▸ **WHAT NEEDS TO BE DONE**
Your answer should be a single number: the count of lines in the entries below that contain "TRIG".

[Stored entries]
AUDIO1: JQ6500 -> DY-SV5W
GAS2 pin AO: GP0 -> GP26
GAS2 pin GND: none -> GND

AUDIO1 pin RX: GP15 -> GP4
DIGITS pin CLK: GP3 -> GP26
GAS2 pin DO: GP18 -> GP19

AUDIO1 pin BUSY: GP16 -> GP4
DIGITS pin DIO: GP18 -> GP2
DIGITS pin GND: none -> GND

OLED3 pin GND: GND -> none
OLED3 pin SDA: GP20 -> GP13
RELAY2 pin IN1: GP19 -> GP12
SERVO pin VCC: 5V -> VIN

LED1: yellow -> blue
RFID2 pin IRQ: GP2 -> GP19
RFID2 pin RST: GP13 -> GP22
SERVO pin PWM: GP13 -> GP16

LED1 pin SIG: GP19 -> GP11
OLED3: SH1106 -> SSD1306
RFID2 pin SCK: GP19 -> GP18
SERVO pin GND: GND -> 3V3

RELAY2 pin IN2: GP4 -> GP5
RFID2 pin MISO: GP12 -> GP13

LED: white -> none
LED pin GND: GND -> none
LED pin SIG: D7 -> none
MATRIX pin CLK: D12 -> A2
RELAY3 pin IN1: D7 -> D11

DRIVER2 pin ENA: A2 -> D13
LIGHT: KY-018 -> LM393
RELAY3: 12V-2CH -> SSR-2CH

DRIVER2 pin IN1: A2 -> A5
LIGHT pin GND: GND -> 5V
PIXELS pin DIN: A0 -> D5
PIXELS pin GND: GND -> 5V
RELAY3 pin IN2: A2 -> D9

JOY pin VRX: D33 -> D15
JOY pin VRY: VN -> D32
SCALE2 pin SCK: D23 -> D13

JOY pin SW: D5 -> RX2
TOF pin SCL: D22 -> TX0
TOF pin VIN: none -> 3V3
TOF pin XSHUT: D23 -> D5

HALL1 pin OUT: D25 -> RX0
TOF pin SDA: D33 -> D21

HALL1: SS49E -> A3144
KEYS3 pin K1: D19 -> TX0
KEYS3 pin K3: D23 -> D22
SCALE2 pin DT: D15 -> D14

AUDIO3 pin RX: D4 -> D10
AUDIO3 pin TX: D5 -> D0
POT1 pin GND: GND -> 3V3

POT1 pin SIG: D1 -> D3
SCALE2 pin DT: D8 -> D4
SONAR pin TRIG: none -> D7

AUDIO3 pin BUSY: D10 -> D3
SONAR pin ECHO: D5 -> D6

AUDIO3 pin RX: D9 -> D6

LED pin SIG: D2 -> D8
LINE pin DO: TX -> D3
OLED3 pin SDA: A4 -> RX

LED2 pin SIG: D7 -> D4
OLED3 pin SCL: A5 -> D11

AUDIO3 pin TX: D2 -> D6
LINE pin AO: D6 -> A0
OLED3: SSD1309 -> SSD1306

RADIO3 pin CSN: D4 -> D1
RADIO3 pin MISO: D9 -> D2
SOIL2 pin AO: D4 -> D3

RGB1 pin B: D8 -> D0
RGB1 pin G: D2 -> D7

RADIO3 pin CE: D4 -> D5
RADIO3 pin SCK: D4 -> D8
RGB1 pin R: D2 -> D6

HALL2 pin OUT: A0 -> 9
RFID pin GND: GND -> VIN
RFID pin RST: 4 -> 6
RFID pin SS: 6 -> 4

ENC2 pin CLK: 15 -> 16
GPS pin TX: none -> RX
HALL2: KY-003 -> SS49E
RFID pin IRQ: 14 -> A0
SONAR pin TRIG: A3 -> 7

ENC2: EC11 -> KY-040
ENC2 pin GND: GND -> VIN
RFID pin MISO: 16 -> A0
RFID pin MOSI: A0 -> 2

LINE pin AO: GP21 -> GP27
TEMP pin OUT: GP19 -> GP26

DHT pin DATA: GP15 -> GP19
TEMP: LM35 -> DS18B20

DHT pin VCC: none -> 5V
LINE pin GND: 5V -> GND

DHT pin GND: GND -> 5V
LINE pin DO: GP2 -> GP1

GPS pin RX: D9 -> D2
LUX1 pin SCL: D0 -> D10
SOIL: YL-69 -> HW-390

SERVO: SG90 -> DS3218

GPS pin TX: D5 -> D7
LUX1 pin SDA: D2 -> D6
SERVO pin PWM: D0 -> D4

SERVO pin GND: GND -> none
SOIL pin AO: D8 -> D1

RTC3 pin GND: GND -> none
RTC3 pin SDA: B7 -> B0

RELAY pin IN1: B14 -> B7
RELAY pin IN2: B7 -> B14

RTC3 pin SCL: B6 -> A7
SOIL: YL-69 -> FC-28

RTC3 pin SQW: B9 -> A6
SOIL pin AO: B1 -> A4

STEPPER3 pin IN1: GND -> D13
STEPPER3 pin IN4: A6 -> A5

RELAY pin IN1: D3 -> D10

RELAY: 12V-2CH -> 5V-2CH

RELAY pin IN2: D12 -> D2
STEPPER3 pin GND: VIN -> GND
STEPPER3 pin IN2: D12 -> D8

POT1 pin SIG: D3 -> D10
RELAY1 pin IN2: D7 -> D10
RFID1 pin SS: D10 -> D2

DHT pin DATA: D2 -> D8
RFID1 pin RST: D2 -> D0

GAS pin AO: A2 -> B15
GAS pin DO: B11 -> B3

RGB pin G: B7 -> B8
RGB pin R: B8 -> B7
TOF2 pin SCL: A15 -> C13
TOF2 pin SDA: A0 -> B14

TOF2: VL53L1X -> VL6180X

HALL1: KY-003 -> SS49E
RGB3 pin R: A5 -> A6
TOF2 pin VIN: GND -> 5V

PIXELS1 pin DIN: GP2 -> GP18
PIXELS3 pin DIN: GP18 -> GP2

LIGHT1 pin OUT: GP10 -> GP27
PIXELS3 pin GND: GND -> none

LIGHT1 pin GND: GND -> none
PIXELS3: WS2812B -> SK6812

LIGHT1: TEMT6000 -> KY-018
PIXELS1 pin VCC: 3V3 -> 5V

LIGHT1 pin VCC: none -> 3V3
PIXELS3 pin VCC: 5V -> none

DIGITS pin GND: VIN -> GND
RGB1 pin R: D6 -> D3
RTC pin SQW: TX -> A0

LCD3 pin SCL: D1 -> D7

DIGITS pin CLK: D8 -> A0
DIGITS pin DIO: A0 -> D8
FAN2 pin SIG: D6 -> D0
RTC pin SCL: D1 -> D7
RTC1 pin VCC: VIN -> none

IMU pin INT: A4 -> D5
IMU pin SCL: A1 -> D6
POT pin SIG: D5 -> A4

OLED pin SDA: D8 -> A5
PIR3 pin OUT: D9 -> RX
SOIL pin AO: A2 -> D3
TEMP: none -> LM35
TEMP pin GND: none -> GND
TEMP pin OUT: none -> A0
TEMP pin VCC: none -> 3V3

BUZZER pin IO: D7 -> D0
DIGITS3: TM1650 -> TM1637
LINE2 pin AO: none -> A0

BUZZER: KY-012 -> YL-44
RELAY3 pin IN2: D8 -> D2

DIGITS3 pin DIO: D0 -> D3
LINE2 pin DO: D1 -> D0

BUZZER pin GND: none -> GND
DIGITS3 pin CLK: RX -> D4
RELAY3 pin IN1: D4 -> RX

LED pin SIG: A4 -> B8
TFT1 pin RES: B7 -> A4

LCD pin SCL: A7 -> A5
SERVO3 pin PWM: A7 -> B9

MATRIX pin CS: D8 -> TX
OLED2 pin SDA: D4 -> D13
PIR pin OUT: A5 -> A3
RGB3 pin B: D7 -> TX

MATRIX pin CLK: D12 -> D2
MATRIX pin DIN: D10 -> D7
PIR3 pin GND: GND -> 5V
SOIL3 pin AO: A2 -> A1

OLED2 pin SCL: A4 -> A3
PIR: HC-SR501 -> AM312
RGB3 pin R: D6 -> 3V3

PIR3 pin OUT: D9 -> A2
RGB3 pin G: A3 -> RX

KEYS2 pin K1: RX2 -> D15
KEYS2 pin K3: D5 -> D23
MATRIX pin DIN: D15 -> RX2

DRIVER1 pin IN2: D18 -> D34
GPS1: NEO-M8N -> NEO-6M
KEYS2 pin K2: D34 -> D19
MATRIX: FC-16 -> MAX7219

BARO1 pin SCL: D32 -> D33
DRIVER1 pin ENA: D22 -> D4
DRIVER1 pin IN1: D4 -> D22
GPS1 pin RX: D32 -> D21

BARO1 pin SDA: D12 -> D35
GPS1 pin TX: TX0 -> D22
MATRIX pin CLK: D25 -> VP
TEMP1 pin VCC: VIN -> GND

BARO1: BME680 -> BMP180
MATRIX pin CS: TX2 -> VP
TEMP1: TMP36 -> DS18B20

▸ **TASK SOLUTION**
2